_Information_:
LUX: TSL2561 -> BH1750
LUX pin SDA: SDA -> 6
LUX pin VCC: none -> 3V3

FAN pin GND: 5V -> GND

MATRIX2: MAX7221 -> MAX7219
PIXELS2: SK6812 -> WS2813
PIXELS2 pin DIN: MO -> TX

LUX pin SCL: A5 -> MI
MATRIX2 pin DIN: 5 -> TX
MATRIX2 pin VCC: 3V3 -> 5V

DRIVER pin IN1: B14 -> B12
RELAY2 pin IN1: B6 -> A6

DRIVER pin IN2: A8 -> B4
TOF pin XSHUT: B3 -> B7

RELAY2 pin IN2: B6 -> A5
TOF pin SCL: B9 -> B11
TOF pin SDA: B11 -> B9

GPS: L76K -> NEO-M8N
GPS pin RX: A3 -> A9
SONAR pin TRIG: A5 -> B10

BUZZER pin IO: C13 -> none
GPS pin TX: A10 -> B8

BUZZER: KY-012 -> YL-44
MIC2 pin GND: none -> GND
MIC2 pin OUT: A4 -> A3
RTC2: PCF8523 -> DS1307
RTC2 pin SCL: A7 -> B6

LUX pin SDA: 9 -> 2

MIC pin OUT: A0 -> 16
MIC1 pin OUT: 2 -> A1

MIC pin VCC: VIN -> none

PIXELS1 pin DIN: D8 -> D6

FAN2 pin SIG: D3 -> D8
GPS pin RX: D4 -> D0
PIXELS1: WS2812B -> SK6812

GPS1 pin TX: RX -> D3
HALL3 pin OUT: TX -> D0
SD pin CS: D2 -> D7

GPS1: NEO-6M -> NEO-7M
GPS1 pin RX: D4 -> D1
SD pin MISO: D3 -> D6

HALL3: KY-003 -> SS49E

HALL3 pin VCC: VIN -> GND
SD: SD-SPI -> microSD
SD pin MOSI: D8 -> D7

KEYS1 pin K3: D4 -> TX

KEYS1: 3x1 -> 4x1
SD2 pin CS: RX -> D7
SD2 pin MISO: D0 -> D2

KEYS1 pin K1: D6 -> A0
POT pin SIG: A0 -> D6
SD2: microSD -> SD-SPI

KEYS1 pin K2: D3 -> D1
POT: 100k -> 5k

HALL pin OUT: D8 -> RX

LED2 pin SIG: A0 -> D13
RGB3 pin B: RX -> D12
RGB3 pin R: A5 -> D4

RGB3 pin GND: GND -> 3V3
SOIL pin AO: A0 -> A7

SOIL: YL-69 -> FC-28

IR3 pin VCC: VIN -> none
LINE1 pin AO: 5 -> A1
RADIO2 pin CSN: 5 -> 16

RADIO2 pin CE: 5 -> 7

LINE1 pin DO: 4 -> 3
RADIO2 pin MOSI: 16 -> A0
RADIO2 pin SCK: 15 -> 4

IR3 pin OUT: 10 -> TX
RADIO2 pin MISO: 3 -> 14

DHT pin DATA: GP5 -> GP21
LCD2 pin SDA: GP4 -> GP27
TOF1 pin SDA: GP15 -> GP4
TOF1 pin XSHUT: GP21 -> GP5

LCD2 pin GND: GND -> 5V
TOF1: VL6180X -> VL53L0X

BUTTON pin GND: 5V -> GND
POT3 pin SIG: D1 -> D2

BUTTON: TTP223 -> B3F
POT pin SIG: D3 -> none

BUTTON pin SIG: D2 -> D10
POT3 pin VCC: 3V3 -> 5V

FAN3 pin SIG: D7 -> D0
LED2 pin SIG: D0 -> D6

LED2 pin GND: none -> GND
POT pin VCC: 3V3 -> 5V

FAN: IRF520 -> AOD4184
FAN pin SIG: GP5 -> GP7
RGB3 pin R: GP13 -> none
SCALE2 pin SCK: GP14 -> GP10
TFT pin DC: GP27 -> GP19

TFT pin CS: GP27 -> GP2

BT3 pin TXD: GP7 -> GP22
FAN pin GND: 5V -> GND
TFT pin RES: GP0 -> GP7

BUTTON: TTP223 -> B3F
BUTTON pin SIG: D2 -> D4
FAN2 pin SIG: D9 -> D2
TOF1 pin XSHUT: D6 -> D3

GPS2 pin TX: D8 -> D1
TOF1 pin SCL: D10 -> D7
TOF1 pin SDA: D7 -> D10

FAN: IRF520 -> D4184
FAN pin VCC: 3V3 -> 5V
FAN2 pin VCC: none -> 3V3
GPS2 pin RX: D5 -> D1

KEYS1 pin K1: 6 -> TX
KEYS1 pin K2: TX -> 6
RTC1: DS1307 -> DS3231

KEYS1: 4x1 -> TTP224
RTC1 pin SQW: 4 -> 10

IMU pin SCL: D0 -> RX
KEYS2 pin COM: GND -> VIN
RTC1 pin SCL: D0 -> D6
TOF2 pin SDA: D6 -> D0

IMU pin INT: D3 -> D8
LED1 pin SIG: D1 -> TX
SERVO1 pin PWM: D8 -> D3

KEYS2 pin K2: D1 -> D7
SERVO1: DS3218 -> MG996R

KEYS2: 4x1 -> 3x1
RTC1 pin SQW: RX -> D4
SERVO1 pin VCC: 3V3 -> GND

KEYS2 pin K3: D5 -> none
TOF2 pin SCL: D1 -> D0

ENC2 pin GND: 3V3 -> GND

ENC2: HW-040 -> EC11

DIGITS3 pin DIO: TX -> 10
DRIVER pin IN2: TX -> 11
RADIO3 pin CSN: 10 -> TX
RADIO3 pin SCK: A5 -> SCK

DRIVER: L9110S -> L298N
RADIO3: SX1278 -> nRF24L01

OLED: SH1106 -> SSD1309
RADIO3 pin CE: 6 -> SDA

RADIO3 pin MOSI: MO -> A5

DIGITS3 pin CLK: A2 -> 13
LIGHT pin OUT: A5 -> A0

_Aim of the exercise_:
Nothing in the listing above may be altered; transcribe all of it.

_Response_:
LUX: TSL2561 -> BH1750
LUX pin SDA: SDA -> 6
LUX pin VCC: none -> 3V3

FAN pin GND: 5V -> GND

MATRIX2: MAX7221 -> MAX7219
PIXELS2: SK6812 -> WS2813
PIXELS2 pin DIN: MO -> TX

LUX pin SCL: A5 -> MI
MATRIX2 pin DIN: 5 -> TX
MATRIX2 pin VCC: 3V3 -> 5V

DRIVER pin IN1: B14 -> B12
RELAY2 pin IN1: B6 -> A6

DRIVER pin IN2: A8 -> B4
TOF pin XSHUT: B3 -> B7

RELAY2 pin IN2: B6 -> A5
TOF pin SCL: B9 -> B11
TOF pin SDA: B11 -> B9

GPS: L76K -> NEO-M8N
GPS pin RX: A3 -> A9
SONAR pin TRIG: A5 -> B10

BUZZER pin IO: C13 -> none
GPS pin TX: A10 -> B8

BUZZER: KY-012 -> YL-44
MIC2 pin GND: none -> GND
MIC2 pin OUT: A4 -> A3
RTC2: PCF8523 -> DS1307
RTC2 pin SCL: A7 -> B6

LUX pin SDA: 9 -> 2

MIC pin OUT: A0 -> 16
MIC1 pin OUT: 2 -> A1

MIC pin VCC: VIN -> none

PIXELS1 pin DIN: D8 -> D6

FAN2 pin SIG: D3 -> D8
GPS pin RX: D4 -> D0
PIXELS1: WS2812B -> SK6812

GPS1 pin TX: RX -> D3
HALL3 pin OUT: TX -> D0
SD pin CS: D2 -> D7

GPS1: NEO-6M -> NEO-7M
GPS1 pin RX: D4 -> D1
SD pin MISO: D3 -> D6

HALL3: KY-003 -> SS49E

HALL3 pin VCC: VIN -> GND
SD: SD-SPI -> microSD
SD pin MOSI: D8 -> D7

KEYS1 pin K3: D4 -> TX

KEYS1: 3x1 -> 4x1
SD2 pin CS: RX -> D7
SD2 pin MISO: D0 -> D2

KEYS1 pin K1: D6 -> A0
POT pin SIG: A0 -> D6
SD2: microSD -> SD-SPI

KEYS1 pin K2: D3 -> D1
POT: 100k -> 5k

HALL pin OUT: D8 -> RX

LED2 pin SIG: A0 -> D13
RGB3 pin B: RX -> D12
RGB3 pin R: A5 -> D4

RGB3 pin GND: GND -> 3V3
SOIL pin AO: A0 -> A7

SOIL: YL-69 -> FC-28

IR3 pin VCC: VIN -> none
LINE1 pin AO: 5 -> A1
RADIO2 pin CSN: 5 -> 16

RADIO2 pin CE: 5 -> 7

LINE1 pin DO: 4 -> 3
RADIO2 pin MOSI: 16 -> A0
RADIO2 pin SCK: 15 -> 4

IR3 pin OUT: 10 -> TX
RADIO2 pin MISO: 3 -> 14

DHT pin DATA: GP5 -> GP21
LCD2 pin SDA: GP4 -> GP27
TOF1 pin SDA: GP15 -> GP4
TOF1 pin XSHUT: GP21 -> GP5

LCD2 pin GND: GND -> 5V
TOF1: VL6180X -> VL53L0X

BUTTON pin GND: 5V -> GND
POT3 pin SIG: D1 -> D2

BUTTON: TTP223 -> B3F
POT pin SIG: D3 -> none

BUTTON pin SIG: D2 -> D10
POT3 pin VCC: 3V3 -> 5V

FAN3 pin SIG: D7 -> D0
LED2 pin SIG: D0 -> D6

LED2 pin GND: none -> GND
POT pin VCC: 3V3 -> 5V

FAN: IRF520 -> AOD4184
FAN pin SIG: GP5 -> GP7
RGB3 pin R: GP13 -> none
SCALE2 pin SCK: GP14 -> GP10
TFT pin DC: GP27 -> GP19

TFT pin CS: GP27 -> GP2

BT3 pin TXD: GP7 -> GP22
FAN pin GND: 5V -> GND
TFT pin RES: GP0 -> GP7

BUTTON: TTP223 -> B3F
BUTTON pin SIG: D2 -> D4
FAN2 pin SIG: D9 -> D2
TOF1 pin XSHUT: D6 -> D3

GPS2 pin TX: D8 -> D1
TOF1 pin SCL: D10 -> D7
TOF1 pin SDA: D7 -> D10

FAN: IRF520 -> D4184
FAN pin VCC: 3V3 -> 5V
FAN2 pin VCC: none -> 3V3
GPS2 pin RX: D5 -> D1

KEYS1 pin K1: 6 -> TX
KEYS1 pin K2: TX -> 6
RTC1: DS1307 -> DS3231

KEYS1: 4x1 -> TTP224
RTC1 pin SQW: 4 -> 10

IMU pin SCL: D0 -> RX
KEYS2 pin COM: GND -> VIN
RTC1 pin SCL: D0 -> D6
TOF2 pin SDA: D6 -> D0

IMU pin INT: D3 -> D8
LED1 pin SIG: D1 -> TX
SERVO1 pin PWM: D8 -> D3

KEYS2 pin K2: D1 -> D7
SERVO1: DS3218 -> MG996R

KEYS2: 4x1 -> 3x1
RTC1 pin SQW: RX -> D4
SERVO1 pin VCC: 3V3 -> GND

KEYS2 pin K3: D5 -> none
TOF2 pin SCL: D1 -> D0

ENC2 pin GND: 3V3 -> GND

ENC2: HW-040 -> EC11

DIGITS3 pin DIO: TX -> 10
DRIVER pin IN2: TX -> 11
RADIO3 pin CSN: 10 -> TX
RADIO3 pin SCK: A5 -> SCK

DRIVER: L9110S -> L298N
RADIO3: SX1278 -> nRF24L01

OLED: SH1106 -> SSD1309
RADIO3 pin CE: 6 -> SDA

RADIO3 pin MOSI: MO -> A5

DIGITS3 pin CLK: A2 -> 13
LIGHT pin OUT: A5 -> A0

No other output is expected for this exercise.